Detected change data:
● ● ●

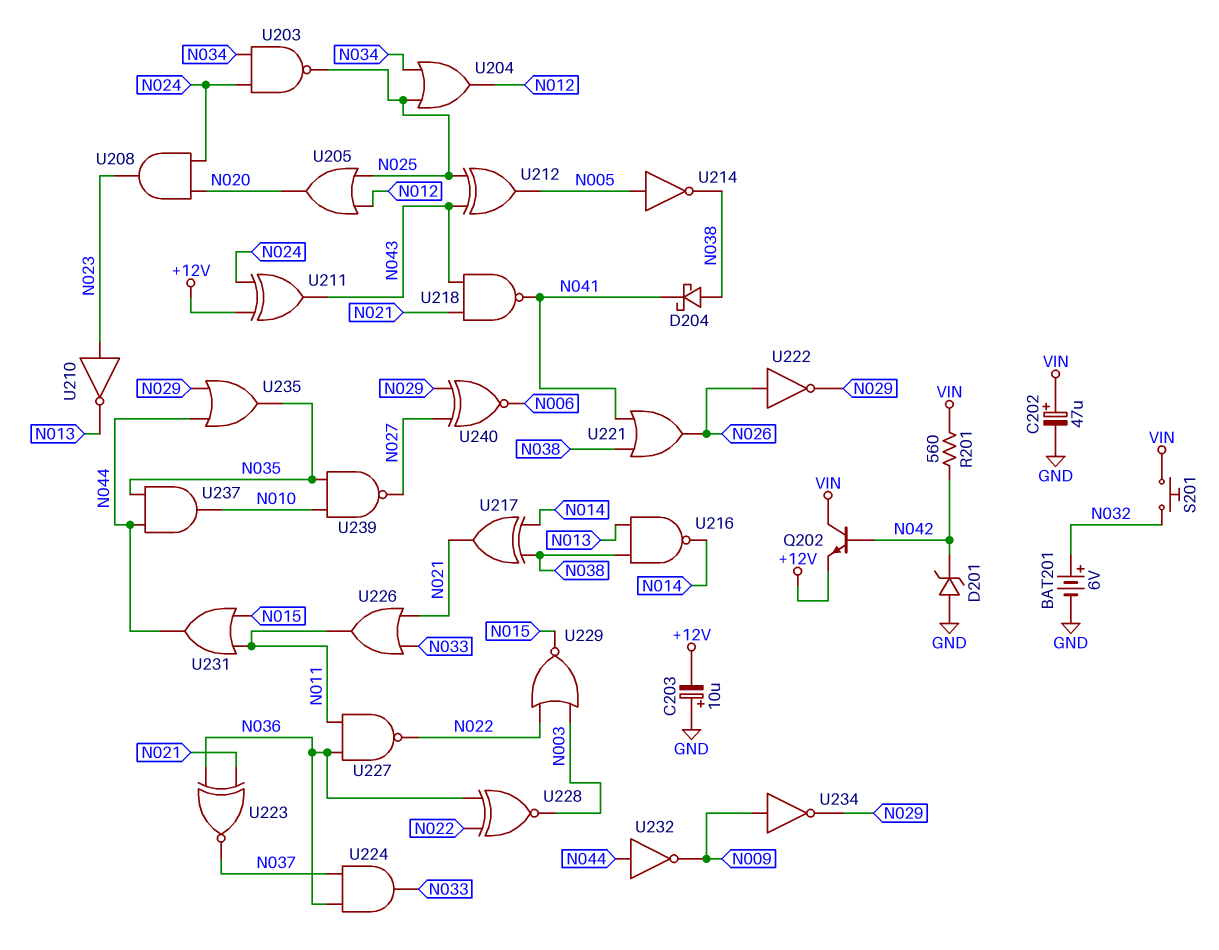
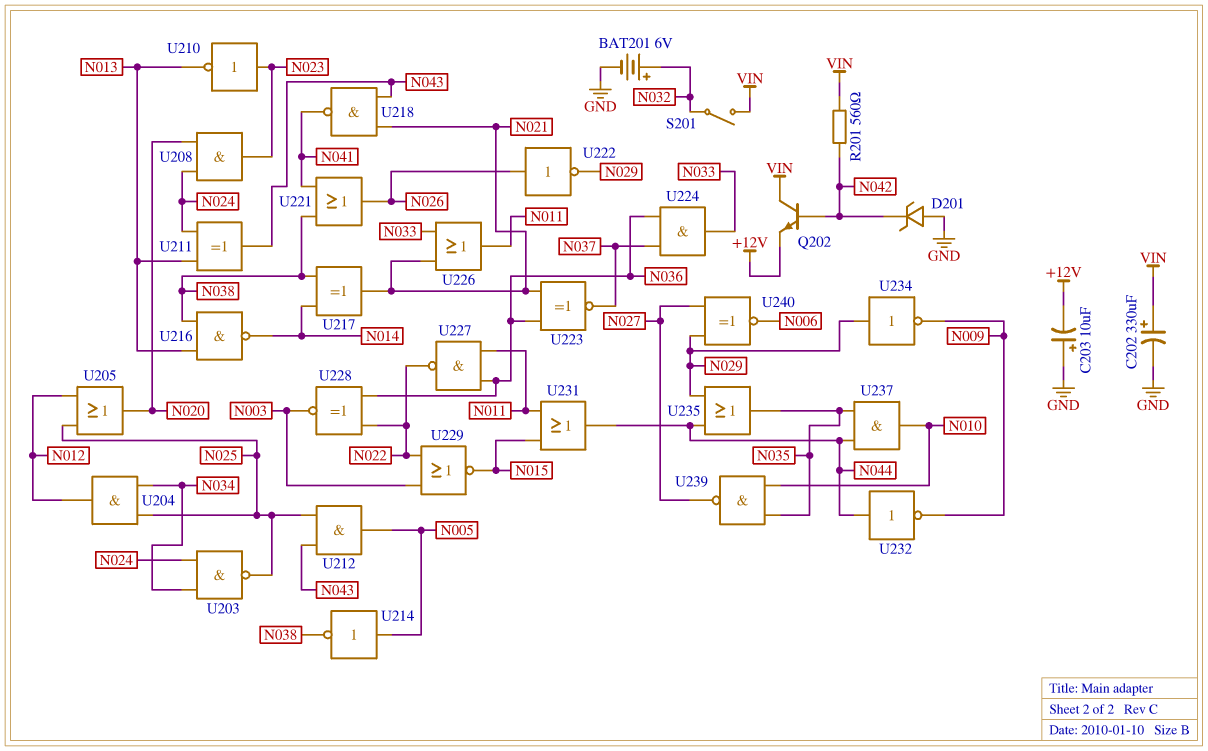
C202: 47uF (plus VIN, minus GND) -> 330uF (plus VIN, minus GND)
D204: schottky (A N038, K N041) -> none
S201: button (N032, VIN) -> switch (N032, VIN)
U204: OR (in N025, in N034, out N012) -> AND (in N025, in N034, out N012)
U211: XOR (in +12V, in N024, out N043) -> XOR (in N013, in N024, out N043)
U212: XOR (in N025, in N043, out N005) -> AND (in N025, in N043, out N005)
U234: NOT (in N009, out N029) -> NOT (in N029, out N009)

● ● ●

## Exercise objective
Return the lines exactly as they stand, from the start of the entries through the line holding "U212: XOR (in"; omit the pictures.

## Exercise answer
C202: 47uF (plus VIN, minus GND) -> 330uF (plus VIN, minus GND)
D204: schottky (A N038, K N041) -> none
S201: button (N032, VIN) -> switch (N032, VIN)
U204: OR (in N025, in N034, out N012) -> AND (in N025, in N034, out N012)
U211: XOR (in +12V, in N024, out N043) -> XOR (in N013, in N024, out N043)
U212: XOR (in N025, in N043, out N005) -> AND (in N025, in N043, out N005)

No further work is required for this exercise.